**Dataset extract**:
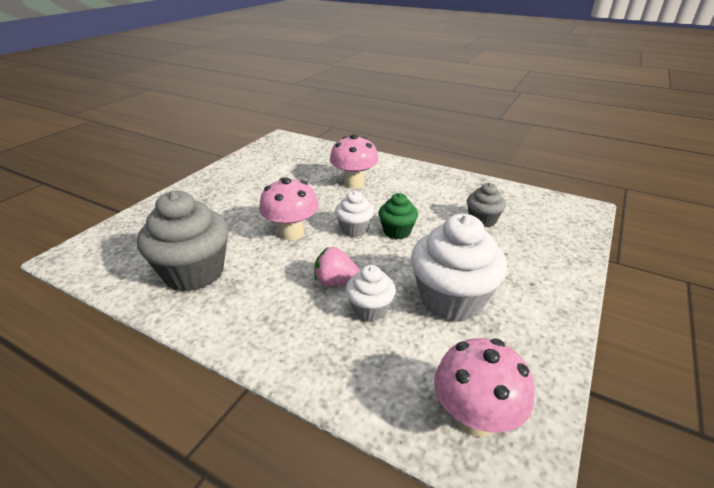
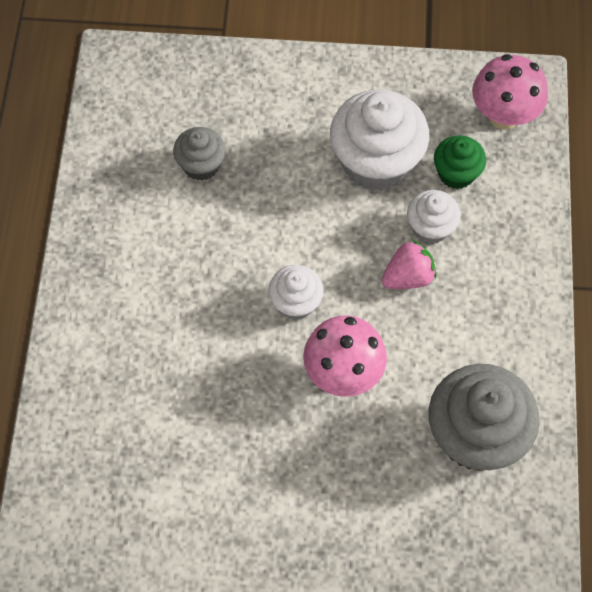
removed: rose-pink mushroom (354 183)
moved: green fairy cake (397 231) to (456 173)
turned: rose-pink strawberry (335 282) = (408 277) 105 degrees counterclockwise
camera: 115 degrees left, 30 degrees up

**Task prompt**: The data above must be given again in full and unaltered, minus its images.

**Exercise result**:
removed: rose-pink mushroom (354 183)
moved: green fairy cake (397 231) to (456 173)
turned: rose-pink strawberry (335 282) = (408 277) 105 degrees counterclockwise
camera: 115 degrees left, 30 degrees up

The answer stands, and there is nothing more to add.